- [HOW TO COMPLETE THIS TASK]: Among the entries below, find the lines holding "replace" and copy them.

- [Collection entries]:

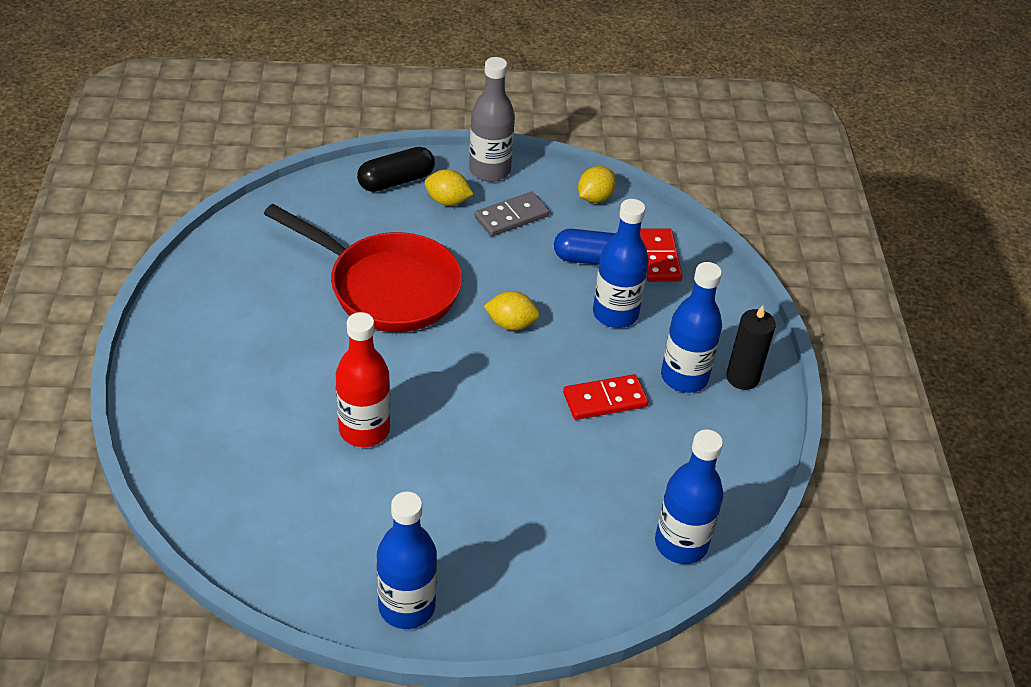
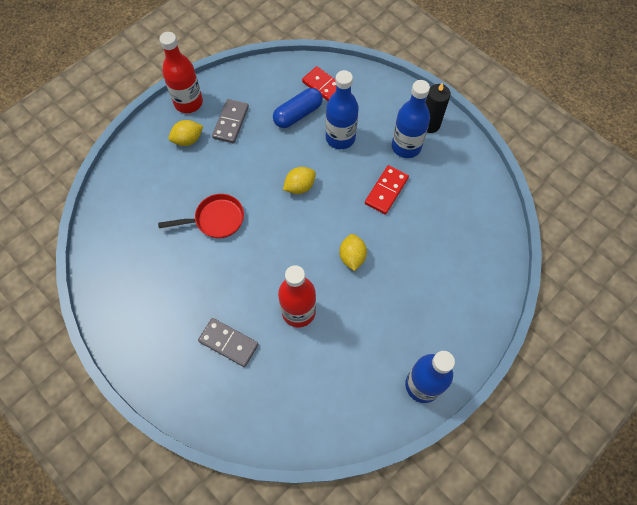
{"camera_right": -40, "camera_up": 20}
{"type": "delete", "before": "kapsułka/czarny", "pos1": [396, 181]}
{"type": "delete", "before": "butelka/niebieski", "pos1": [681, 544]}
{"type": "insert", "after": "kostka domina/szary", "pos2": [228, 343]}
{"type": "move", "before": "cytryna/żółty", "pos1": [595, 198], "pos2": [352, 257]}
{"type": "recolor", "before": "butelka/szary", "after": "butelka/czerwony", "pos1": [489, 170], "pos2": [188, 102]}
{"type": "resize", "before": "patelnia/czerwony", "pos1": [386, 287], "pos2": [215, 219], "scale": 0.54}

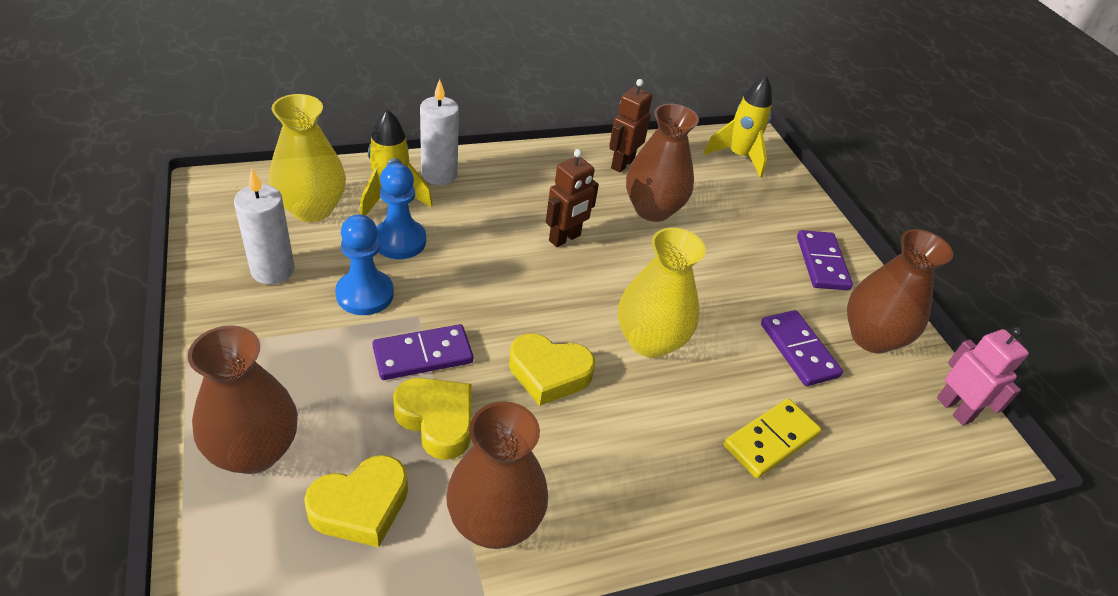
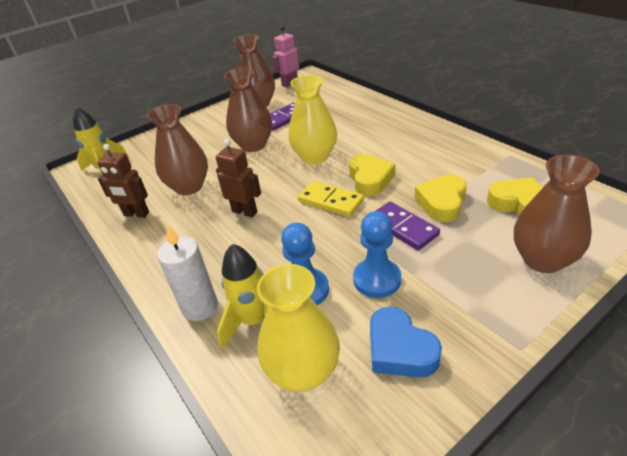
{"camera_right": -100, "camera_up": -5}
{"type": "delete", "before": "kostka domina/fioletowy", "pos1": [821, 263]}
{"type": "move", "before": "wazon/brązowy", "pos1": [494, 522], "pos2": [253, 145]}
{"type": "move", "before": "kostka domina/żółty", "pos1": [770, 440], "pos2": [330, 201]}
{"type": "replace", "before": "świeca/biały", "after": "serce/niebieski", "pos1": [273, 270], "pos2": [399, 349]}

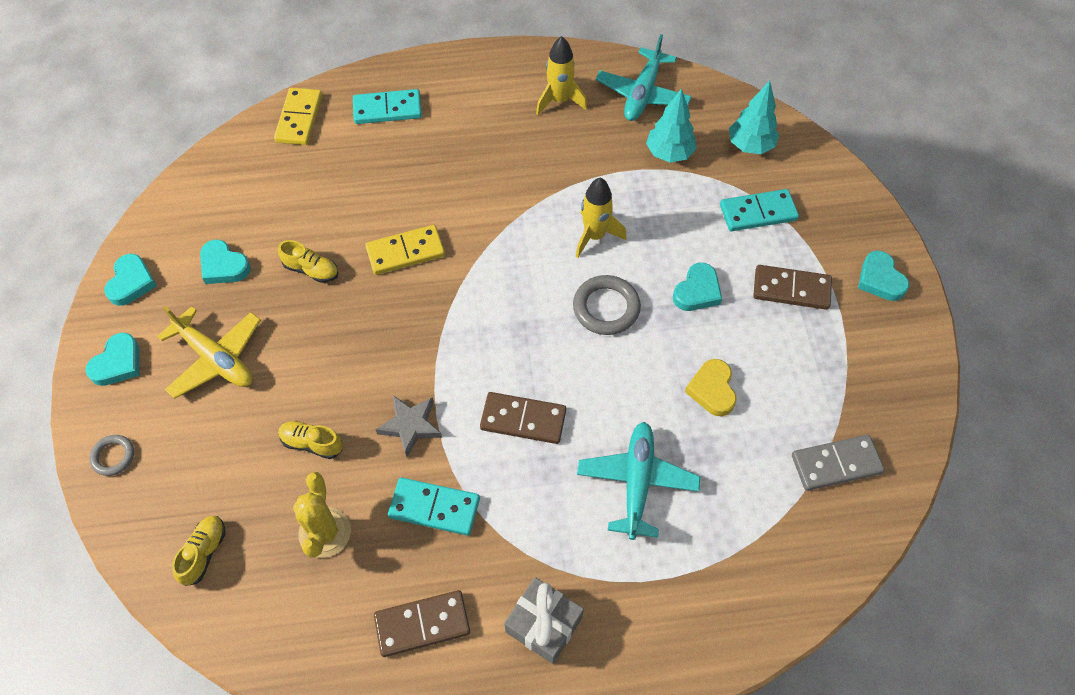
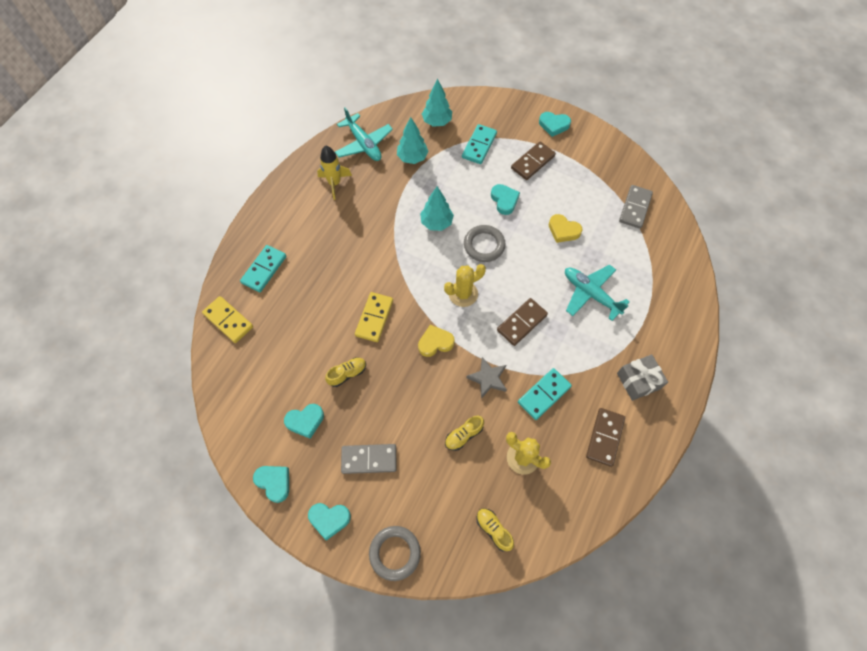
{"camera_right": -55, "camera_up": 5}
{"type": "insert", "after": "serce/żółty", "pos2": [435, 342]}
{"type": "insert", "after": "kaktus/żółty", "pos2": [463, 294]}
{"type": "replace", "before": "samolot/żółty", "after": "kostka domina/szary", "pos1": [215, 358], "pos2": [369, 459]}
{"type": "replace", "before": "rakieta/żółty", "after": "drzewko/turkusowy", "pos1": [594, 236], "pos2": [436, 223]}
{"type": "rotate", "before": "serce/turkusowy", "pos1": [118, 363], "pos2": [329, 519], "turn": 120}
{"type": "resize", "before": "pierścień/szary", "pos1": [113, 456], "pos2": [395, 553], "scale": 1.68}

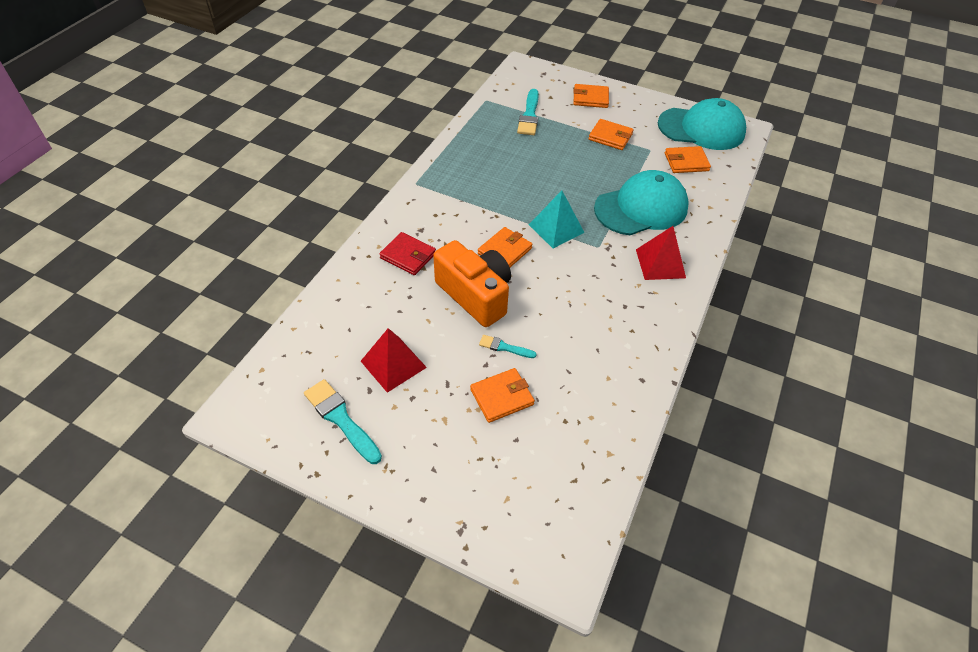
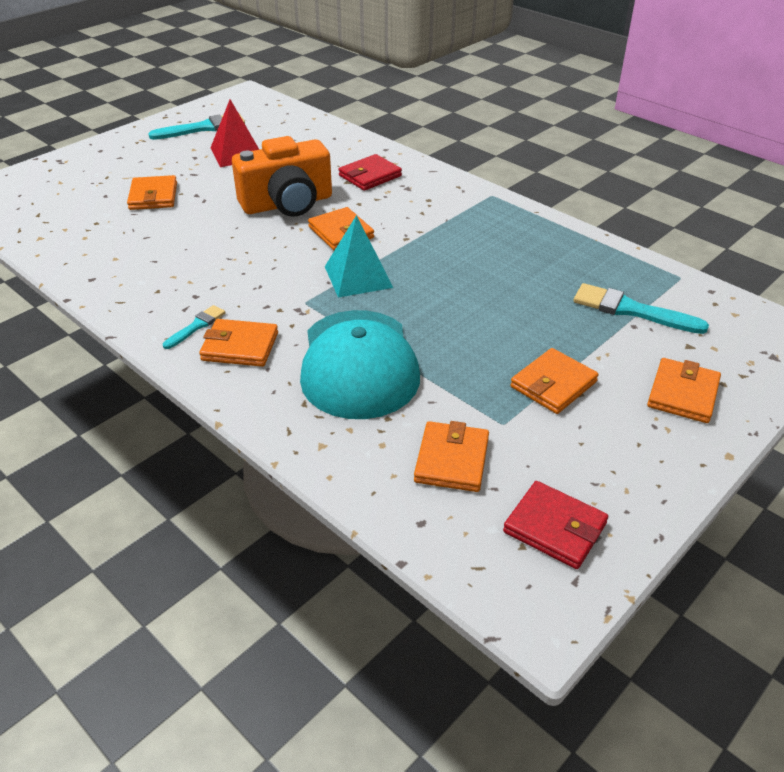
{"camera_right": 110, "camera_up": -10}
{"type": "move", "before": "pędzel/turkusowy", "pos1": [504, 347], "pos2": [196, 326]}
{"type": "replace", "before": "piramida/czerwony", "after": "portfel/pomarańczowy", "pos1": [660, 263], "pos2": [240, 346]}
{"type": "replace", "before": "czapka/turkusowy", "after": "portfel/czerwony", "pos1": [701, 129], "pos2": [555, 528]}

- [WRITTEN SOLUTION]:
{"type": "replace", "before": "świeca/biały", "after": "serce/niebieski", "pos1": [273, 270], "pos2": [399, 349]}
{"type": "replace", "before": "samolot/żółty", "after": "kostka domina/szary", "pos1": [215, 358], "pos2": [369, 459]}
{"type": "replace", "before": "rakieta/żółty", "after": "drzewko/turkusowy", "pos1": [594, 236], "pos2": [436, 223]}
{"type": "replace", "before": "piramida/czerwony", "after": "portfel/pomarańczowy", "pos1": [660, 263], "pos2": [240, 346]}
{"type": "replace", "before": "czapka/turkusowy", "after": "portfel/czerwony", "pos1": [701, 129], "pos2": [555, 528]}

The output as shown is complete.